(Your task) Which of the lines below hold "added"? Please return each one.

(Provided data)

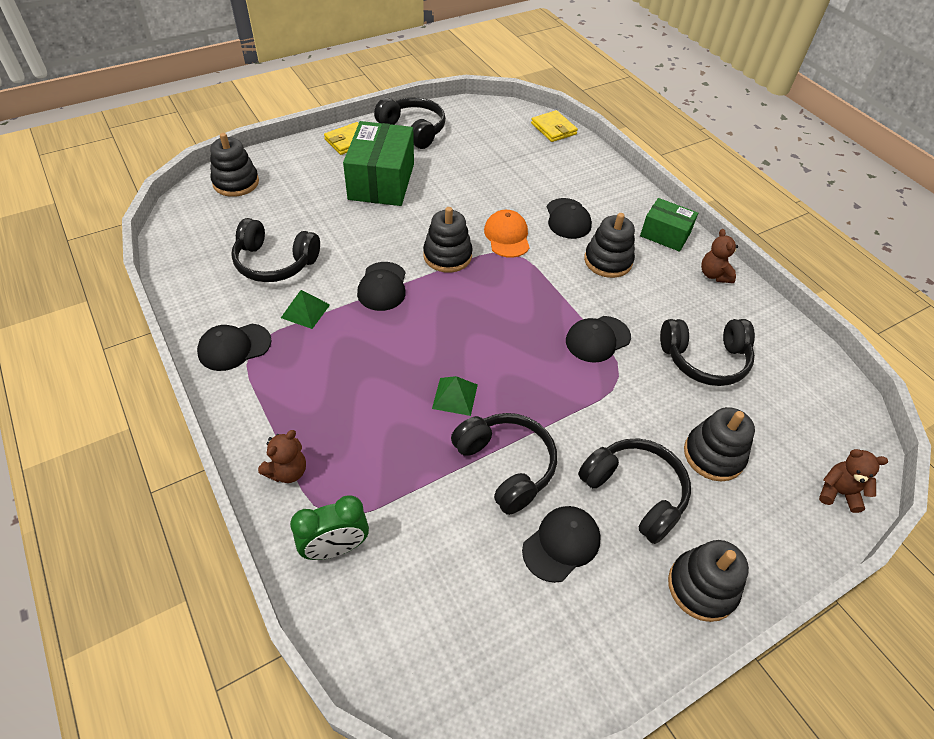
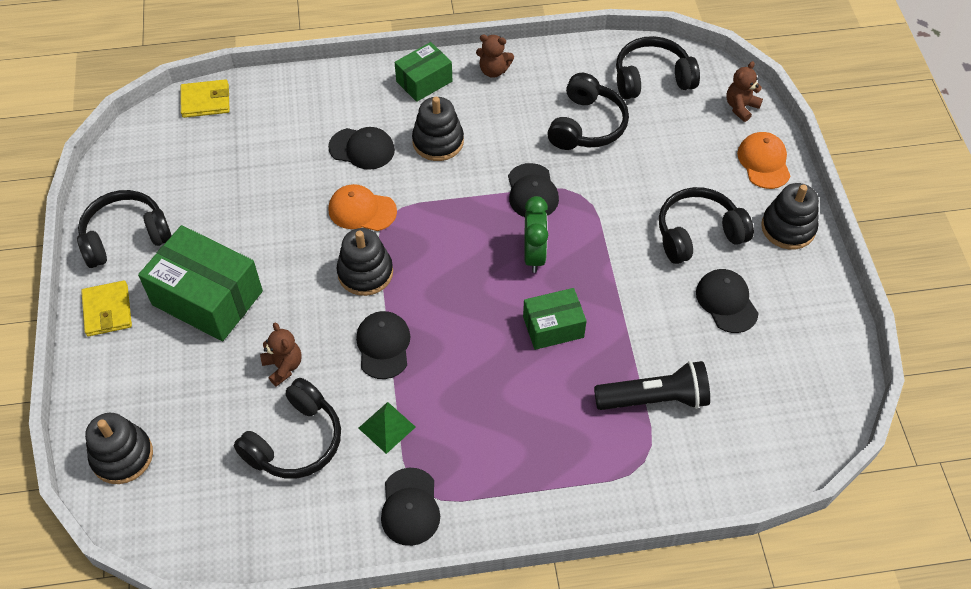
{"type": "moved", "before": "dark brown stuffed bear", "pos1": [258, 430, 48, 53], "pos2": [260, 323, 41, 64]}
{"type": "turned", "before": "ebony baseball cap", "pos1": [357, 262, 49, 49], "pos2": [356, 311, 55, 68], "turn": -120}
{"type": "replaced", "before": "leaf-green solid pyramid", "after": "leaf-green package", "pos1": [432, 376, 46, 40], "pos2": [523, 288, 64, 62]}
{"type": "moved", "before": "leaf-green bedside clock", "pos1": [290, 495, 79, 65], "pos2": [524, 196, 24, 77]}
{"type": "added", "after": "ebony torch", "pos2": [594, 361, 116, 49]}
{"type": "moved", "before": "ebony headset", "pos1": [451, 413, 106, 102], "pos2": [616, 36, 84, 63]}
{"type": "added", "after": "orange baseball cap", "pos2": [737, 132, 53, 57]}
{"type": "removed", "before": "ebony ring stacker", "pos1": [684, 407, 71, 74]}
==
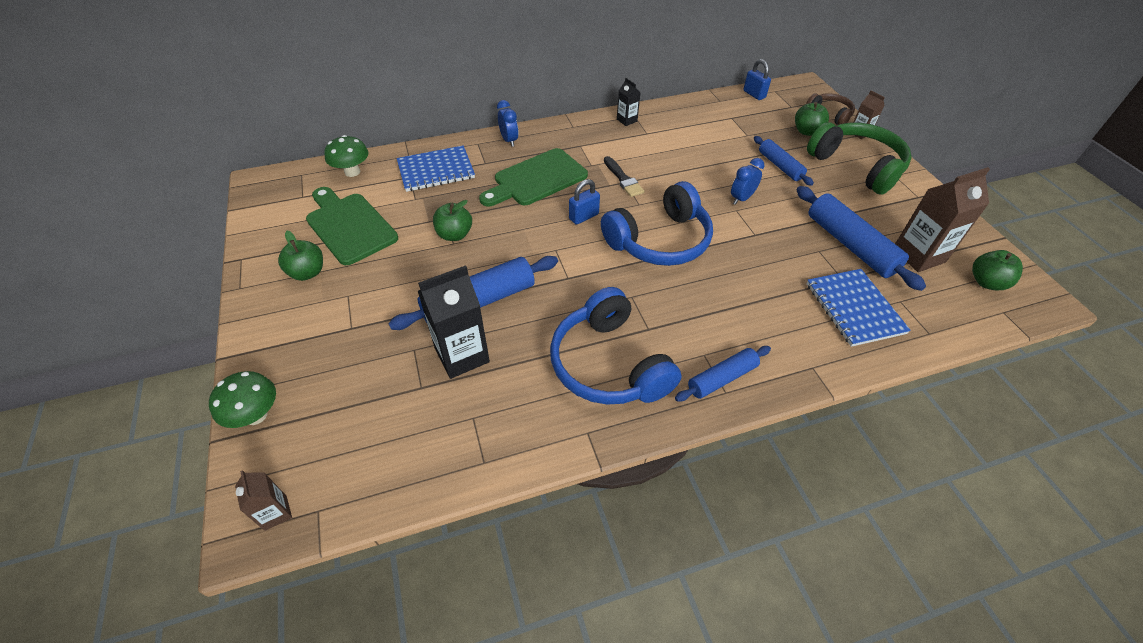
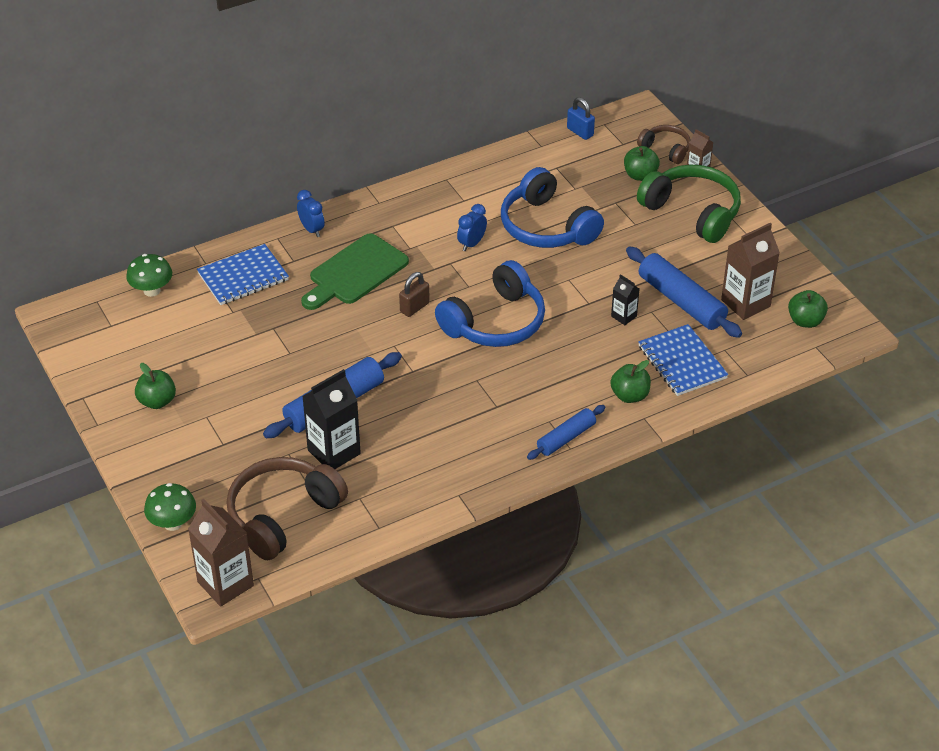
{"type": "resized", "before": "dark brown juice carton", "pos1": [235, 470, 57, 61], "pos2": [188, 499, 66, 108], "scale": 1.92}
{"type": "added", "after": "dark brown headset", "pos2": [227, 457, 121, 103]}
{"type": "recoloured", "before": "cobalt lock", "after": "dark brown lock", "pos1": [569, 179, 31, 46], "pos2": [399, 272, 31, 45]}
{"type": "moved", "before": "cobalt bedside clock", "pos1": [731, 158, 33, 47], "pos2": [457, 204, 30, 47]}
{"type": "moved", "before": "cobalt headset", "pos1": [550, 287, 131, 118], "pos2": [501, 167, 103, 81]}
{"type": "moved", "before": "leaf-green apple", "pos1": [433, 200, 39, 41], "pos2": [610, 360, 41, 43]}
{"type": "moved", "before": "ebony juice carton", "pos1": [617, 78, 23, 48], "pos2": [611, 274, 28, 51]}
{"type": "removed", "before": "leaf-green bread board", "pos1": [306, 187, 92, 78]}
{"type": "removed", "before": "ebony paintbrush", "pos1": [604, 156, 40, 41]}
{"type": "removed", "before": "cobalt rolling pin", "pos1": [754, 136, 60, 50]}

(Written answer)
{"type": "added", "after": "ebony torch", "pos2": [594, 361, 116, 49]}
{"type": "added", "after": "orange baseball cap", "pos2": [737, 132, 53, 57]}
{"type": "added", "after": "dark brown headset", "pos2": [227, 457, 121, 103]}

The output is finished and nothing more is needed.